<<<<

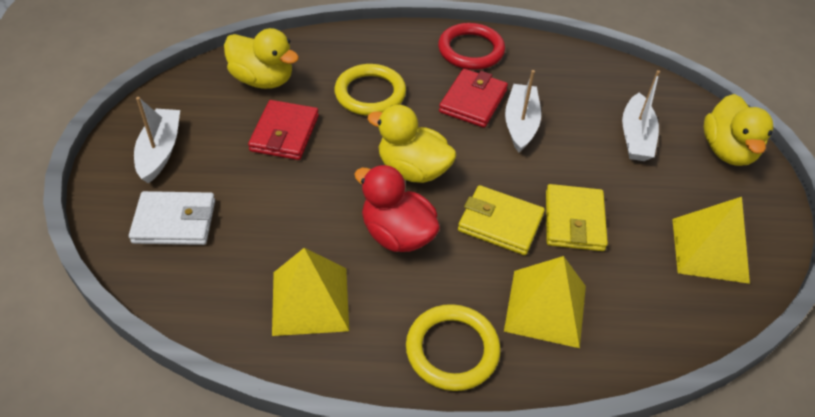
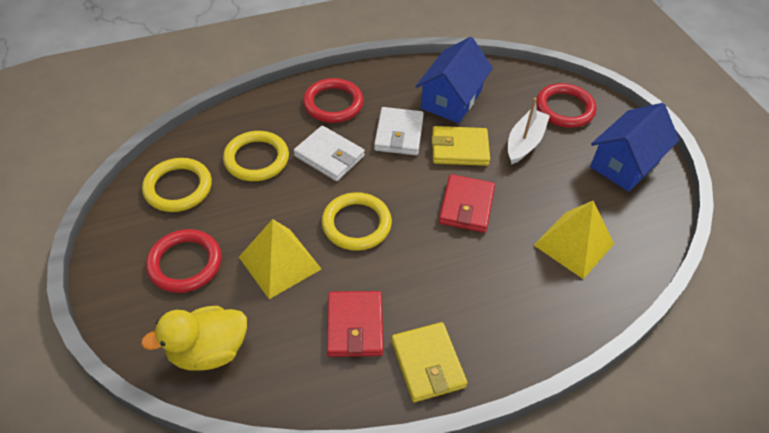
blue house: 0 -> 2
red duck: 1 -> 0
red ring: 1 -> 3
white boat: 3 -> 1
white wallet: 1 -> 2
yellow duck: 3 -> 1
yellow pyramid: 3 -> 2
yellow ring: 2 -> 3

>>>>
<<<<

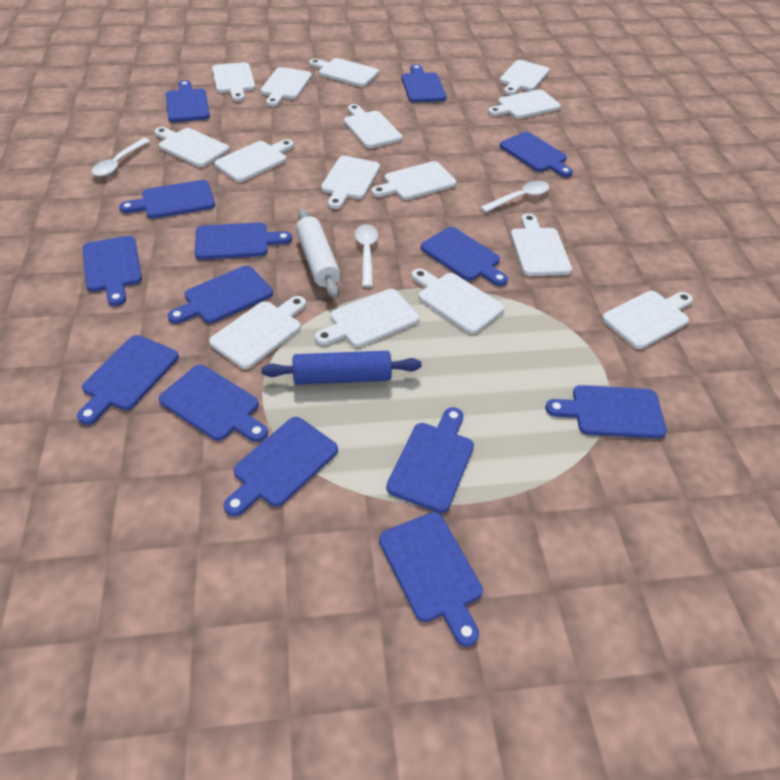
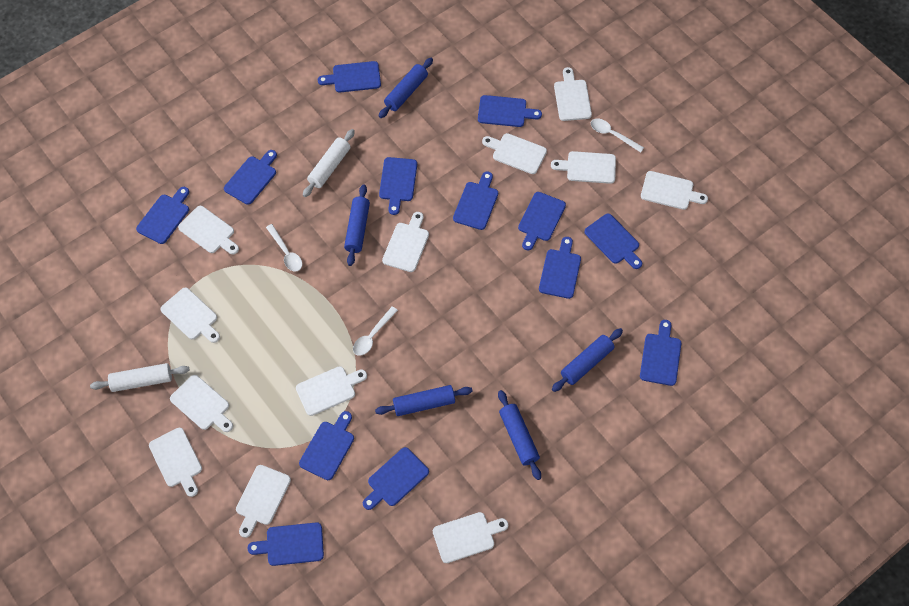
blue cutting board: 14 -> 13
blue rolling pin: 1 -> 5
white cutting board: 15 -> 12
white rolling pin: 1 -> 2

>>>>
<<<<

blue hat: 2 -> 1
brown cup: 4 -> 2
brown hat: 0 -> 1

>>>>

#### TASK INSTRUCTIONS:
Work through the material above. Then report how many of its lines contain "cutting", and only that.

#### EXERCISE RESPONSE:
2